**Provided material**
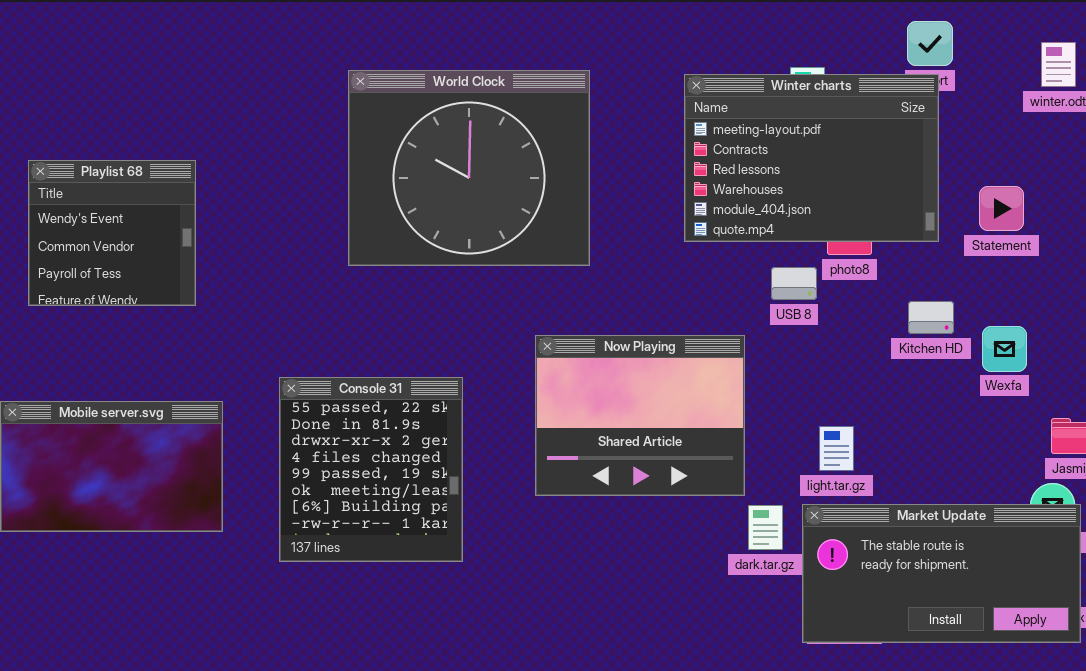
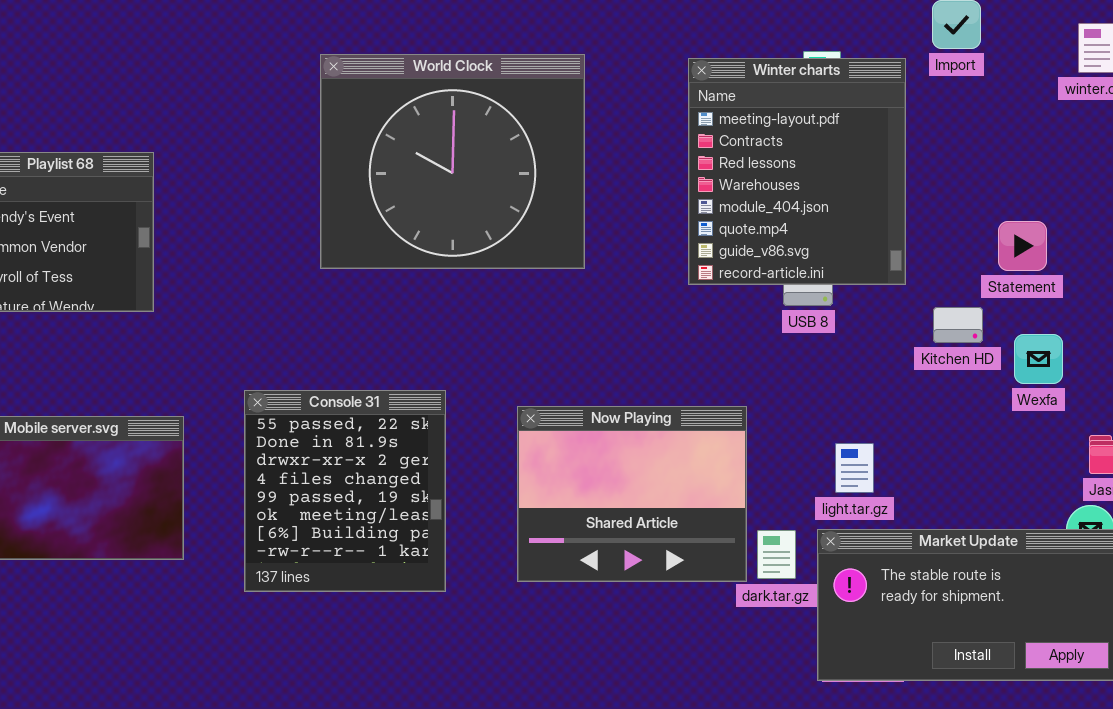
Winter charts: [684,74,939,242] -> [688,58,906,285], resized
Statement: [979,186,1024,231] -> [998,221,1047,271], moved
Now Playing: [535,335,745,496] -> [517,406,747,582], moved

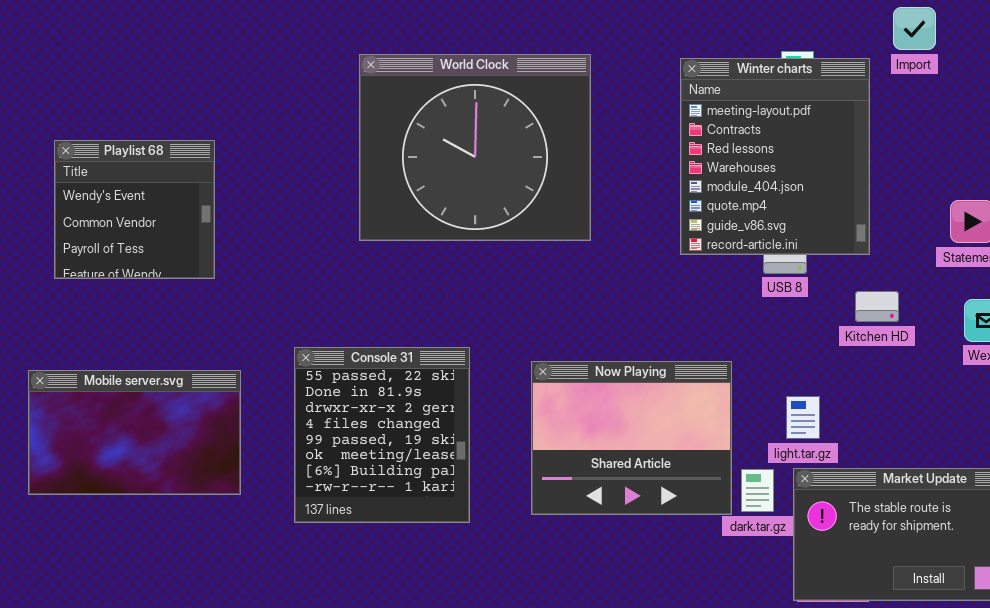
Kitchen HD: [933,307,983,343] -> [855,291,899,322], moved
light.tar.gz: [835,443,874,493] -> [786,396,820,439], moved

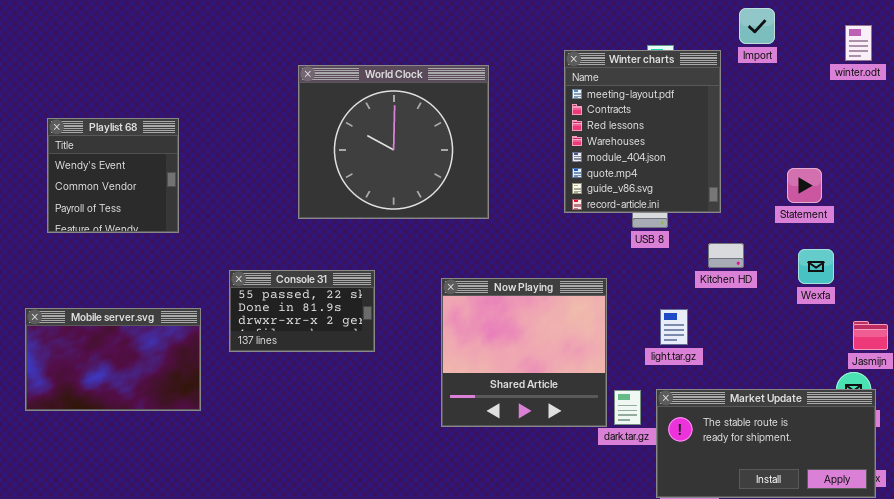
World Clock: [359,54,591,241] -> [298,65,489,219], moved
Console 31: [294,347,470,523] -> [229,270,375,352], moved, resized
Now Playing: [531,361,732,515] -> [441,278,607,427], resized
light.tar.gz: [786,396,820,439] -> [660,309,688,345], moved

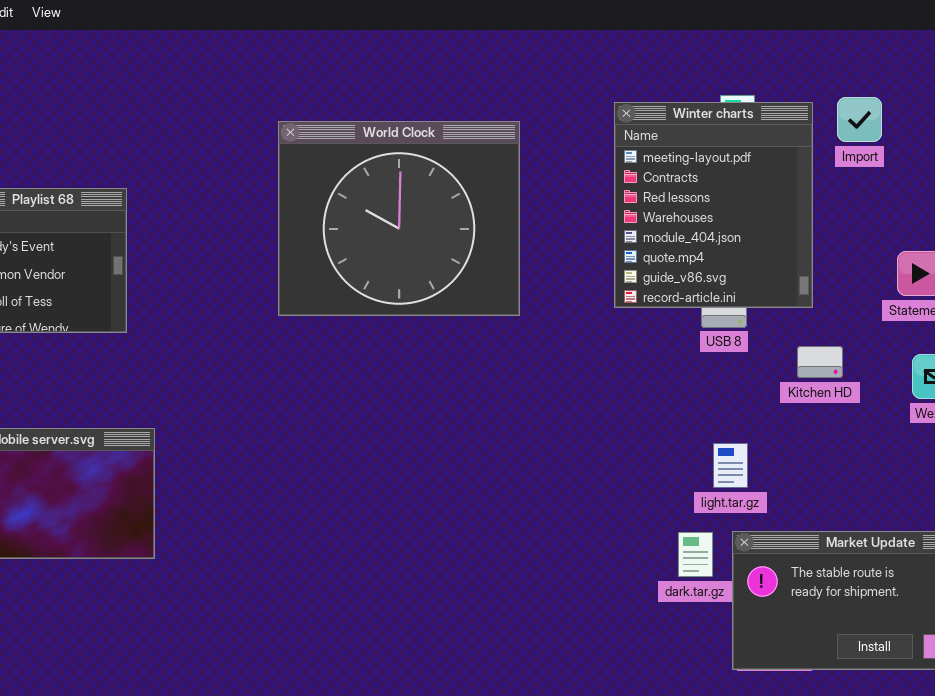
Import: [739,8,775,44] -> [837,97,882,142], moved
Console 31: [229,270,375,352] -> none, closed
Now Playing: [441,278,607,427] -> none, closed
light.tar.gz: [660,309,688,345] -> [713,443,748,488], moved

**Task**
The line with "Import: [739,8,775,44] ->" marks the end: restate word for word every line from the top of the data through that one, omitting pictures.

**Solution below**
Winter charts: [684,74,939,242] -> [688,58,906,285], resized
Statement: [979,186,1024,231] -> [998,221,1047,271], moved
Now Playing: [535,335,745,496] -> [517,406,747,582], moved

Kitchen HD: [933,307,983,343] -> [855,291,899,322], moved
light.tar.gz: [835,443,874,493] -> [786,396,820,439], moved

World Clock: [359,54,591,241] -> [298,65,489,219], moved
Console 31: [294,347,470,523] -> [229,270,375,352], moved, resized
Now Playing: [531,361,732,515] -> [441,278,607,427], resized
light.tar.gz: [786,396,820,439] -> [660,309,688,345], moved

Import: [739,8,775,44] -> [837,97,882,142], moved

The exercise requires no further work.